**What is expected**
Among the lines of the data, copy those that hold "grey".

**Before-and-after object listings**
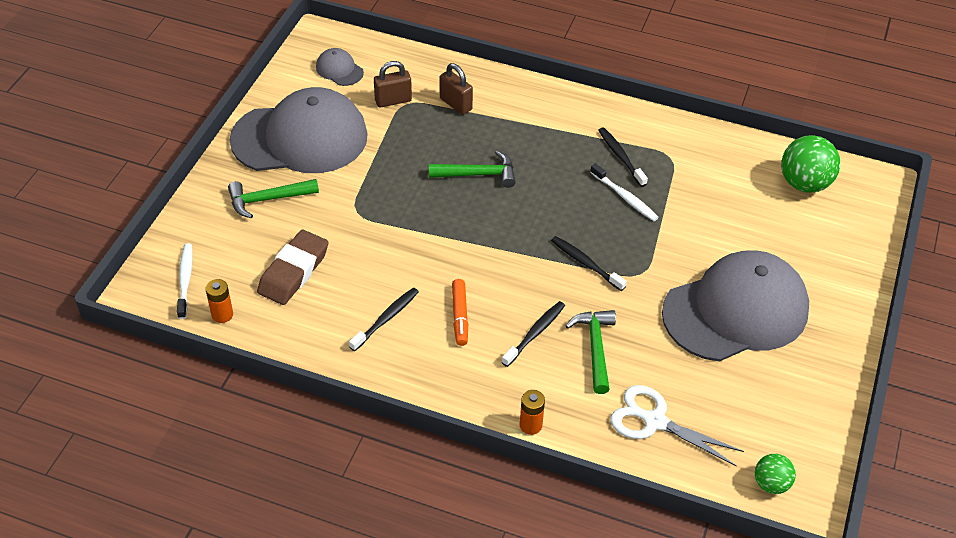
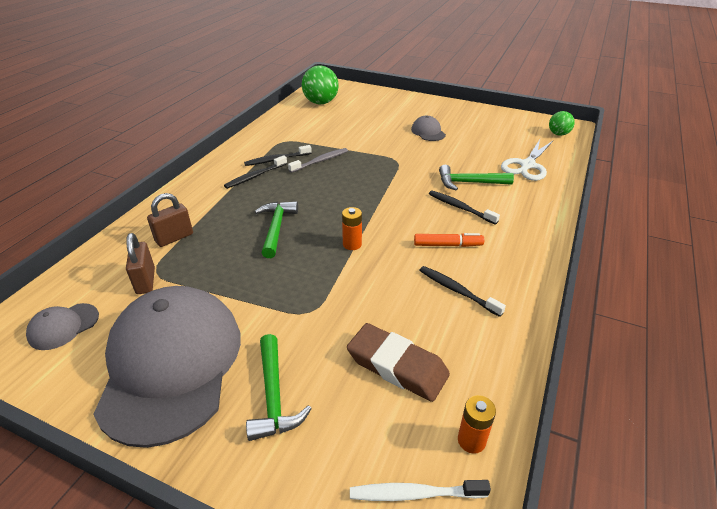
camera: 85 degrees left, 10 degrees down
(530, 425) = (550, 214): orange battery -> orange battery (352, 244)
(585, 263) = (387, 181): black toothbrush -> black toothbrush (255, 176)
(625, 197) = (320, 161): white toothbrush -> grey toothbrush
(736, 311) = (428, 132): grey cap -> grey cap, size x0.40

**Task response**
(625, 197) = (320, 161): white toothbrush -> grey toothbrush
(736, 311) = (428, 132): grey cap -> grey cap, size x0.40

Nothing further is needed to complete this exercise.